# Records
'''

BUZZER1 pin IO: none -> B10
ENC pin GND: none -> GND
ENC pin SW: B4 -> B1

'''
'''

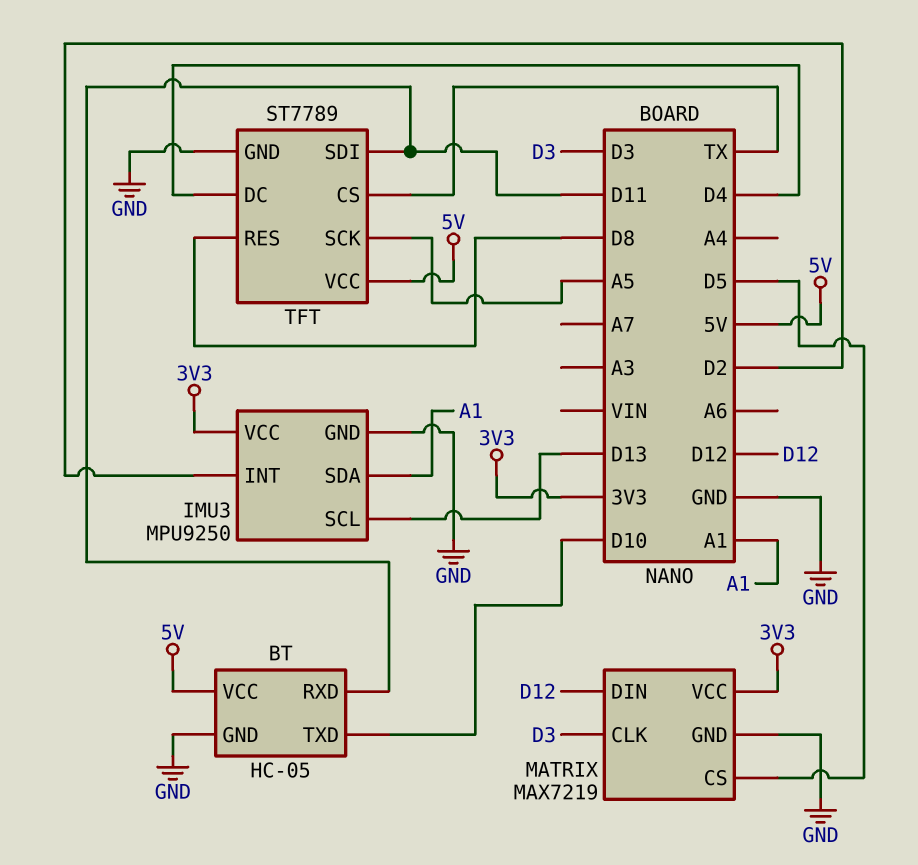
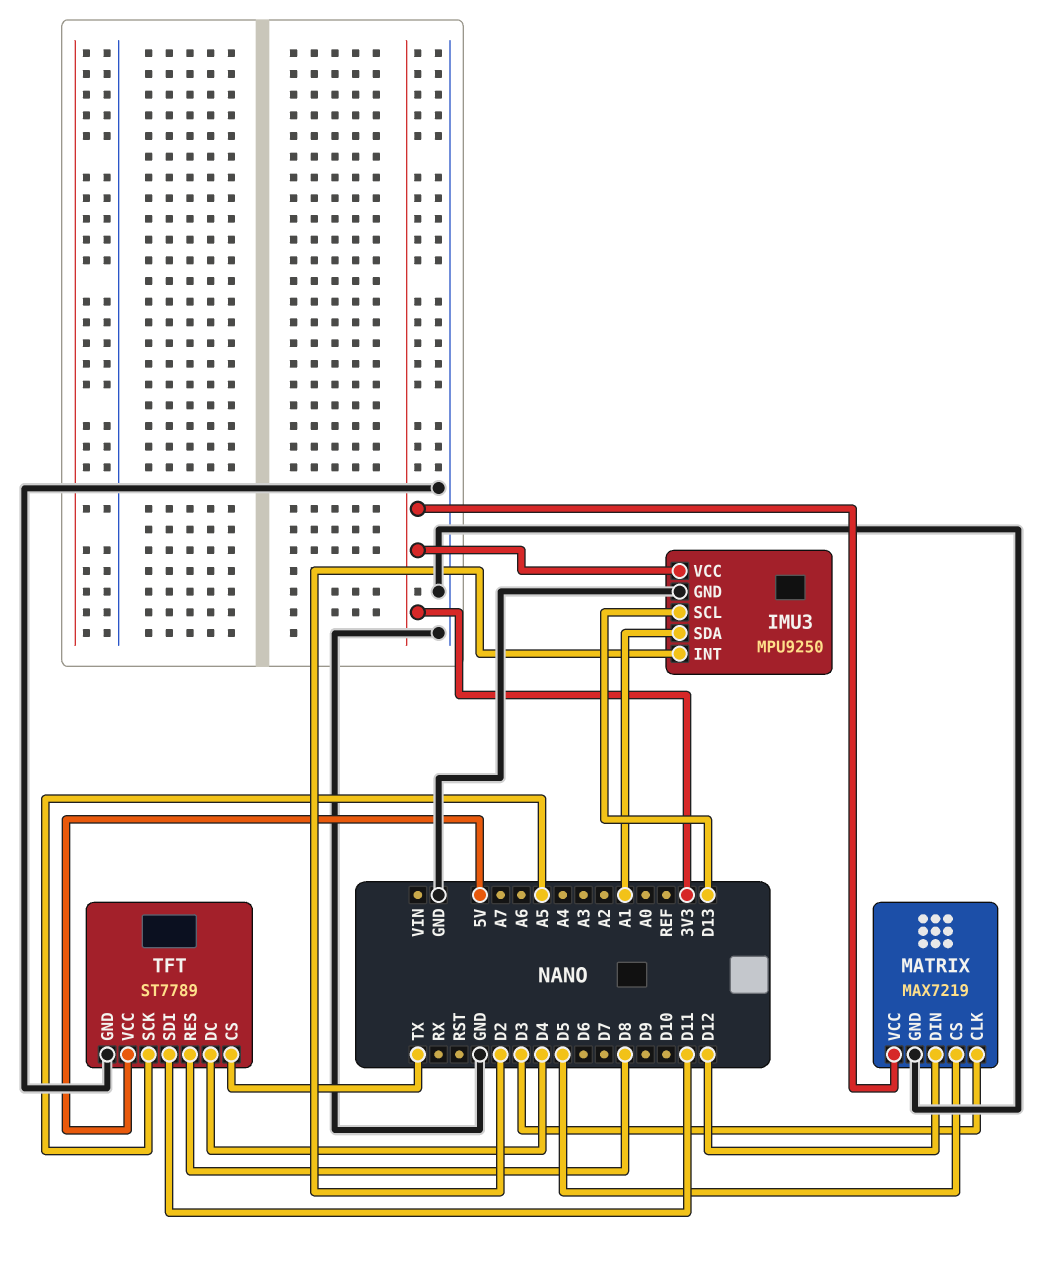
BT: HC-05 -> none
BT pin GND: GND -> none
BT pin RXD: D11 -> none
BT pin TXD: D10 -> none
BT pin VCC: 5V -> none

'''
'''

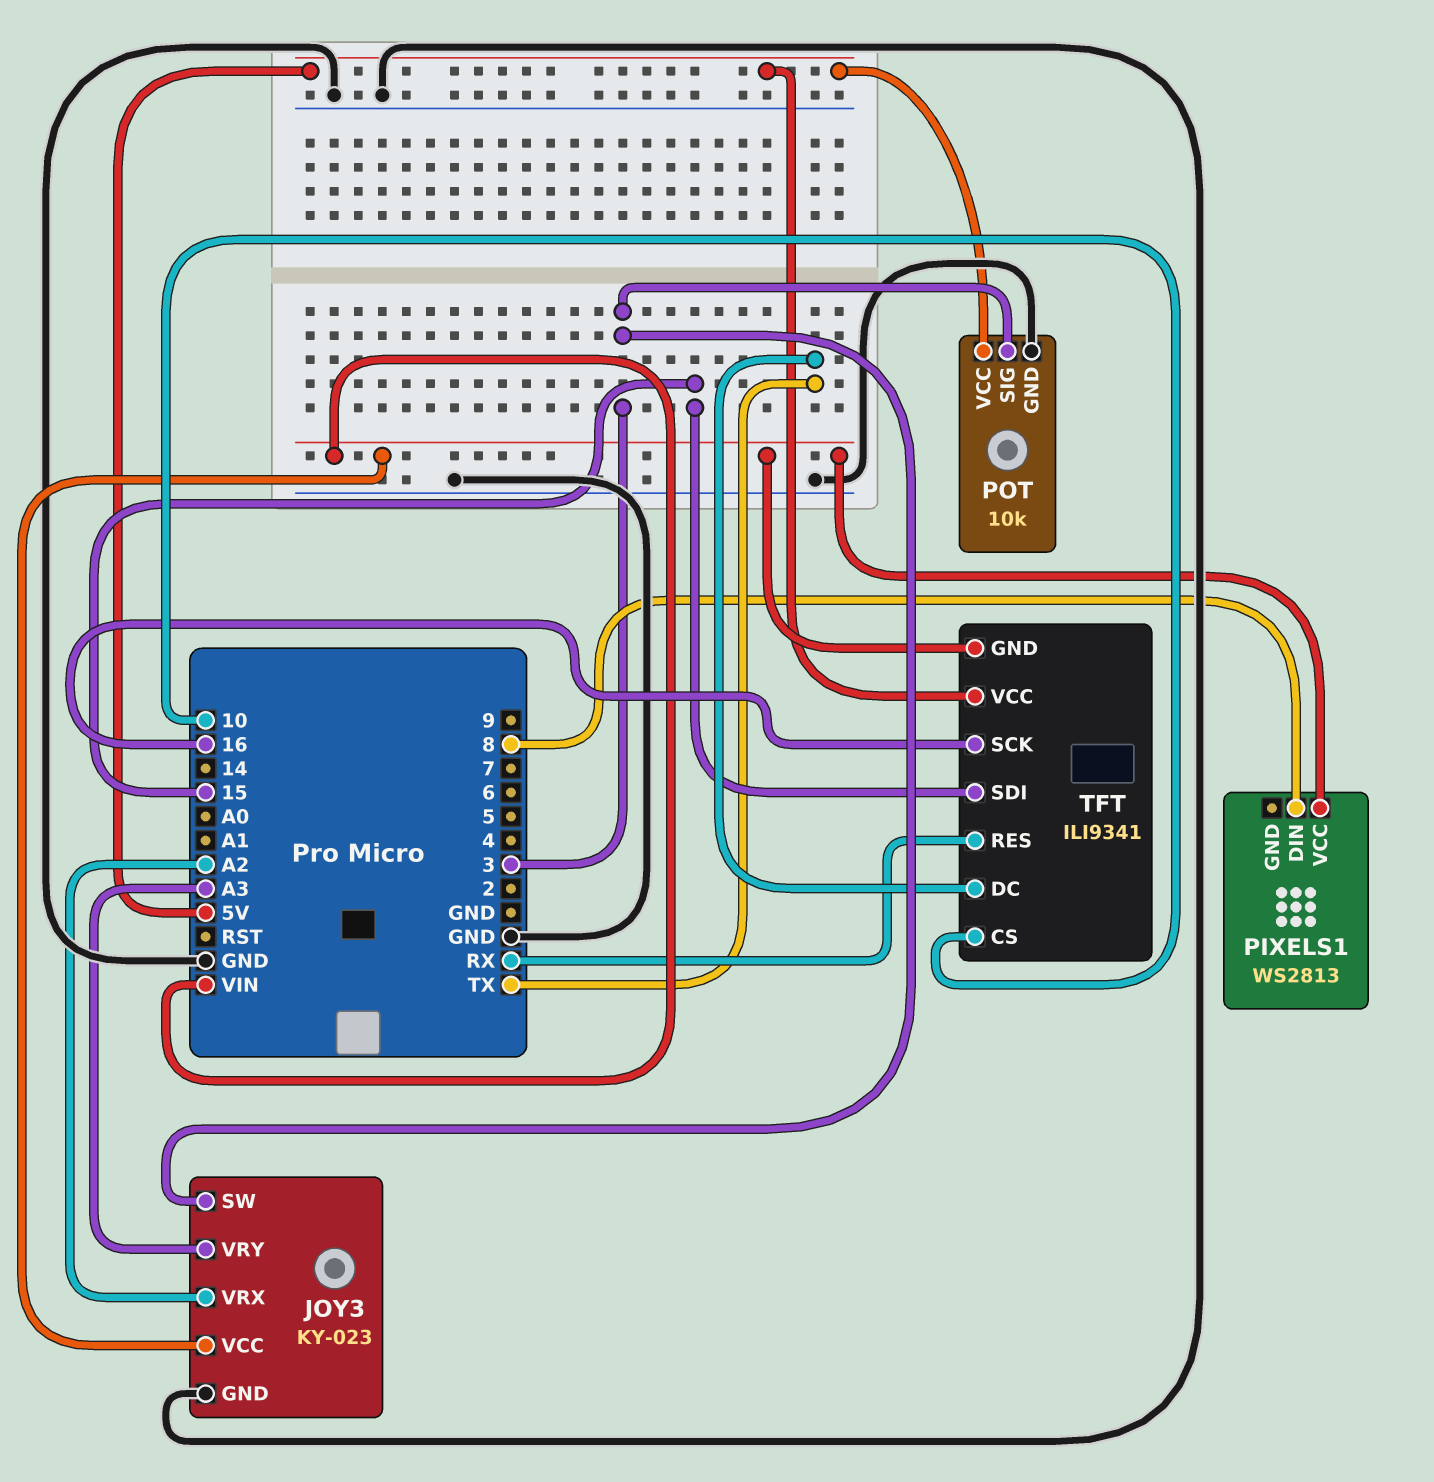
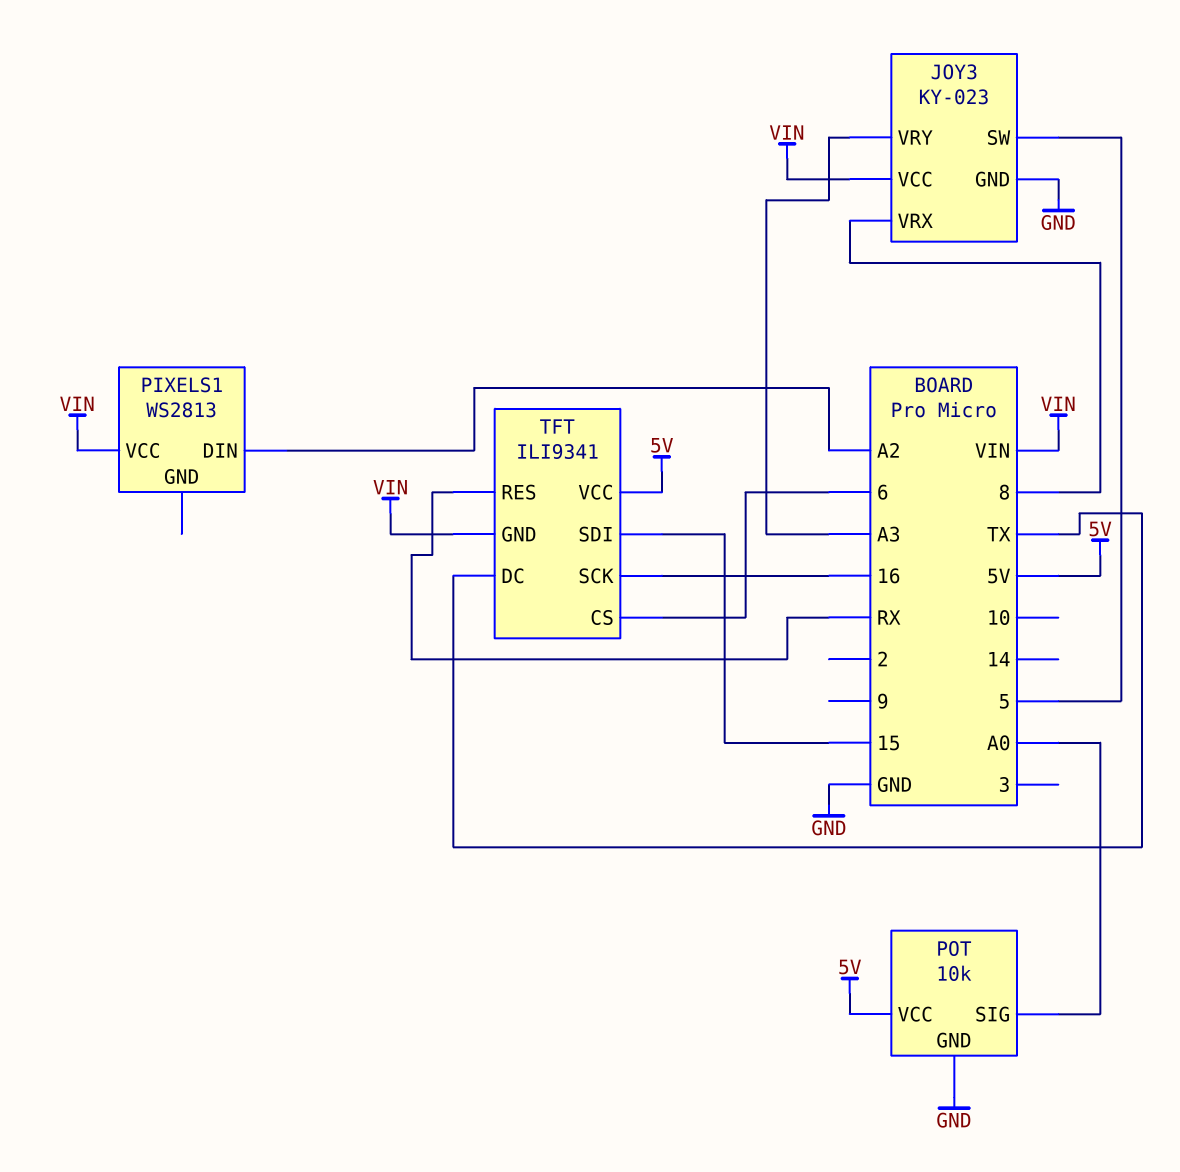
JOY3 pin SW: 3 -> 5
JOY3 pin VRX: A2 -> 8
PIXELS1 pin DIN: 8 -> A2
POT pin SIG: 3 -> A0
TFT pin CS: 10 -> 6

'''

# Brief
Only one part of the material above is to be transcribed, namely the lines starting with the line that has "BUZZER1 pin IO: none -> B10" and going on through the line that has "ENC pin SW: B4 -> B1", exactly as they stand.

# Result
BUZZER1 pin IO: none -> B10
ENC pin GND: none -> GND
ENC pin SW: B4 -> B1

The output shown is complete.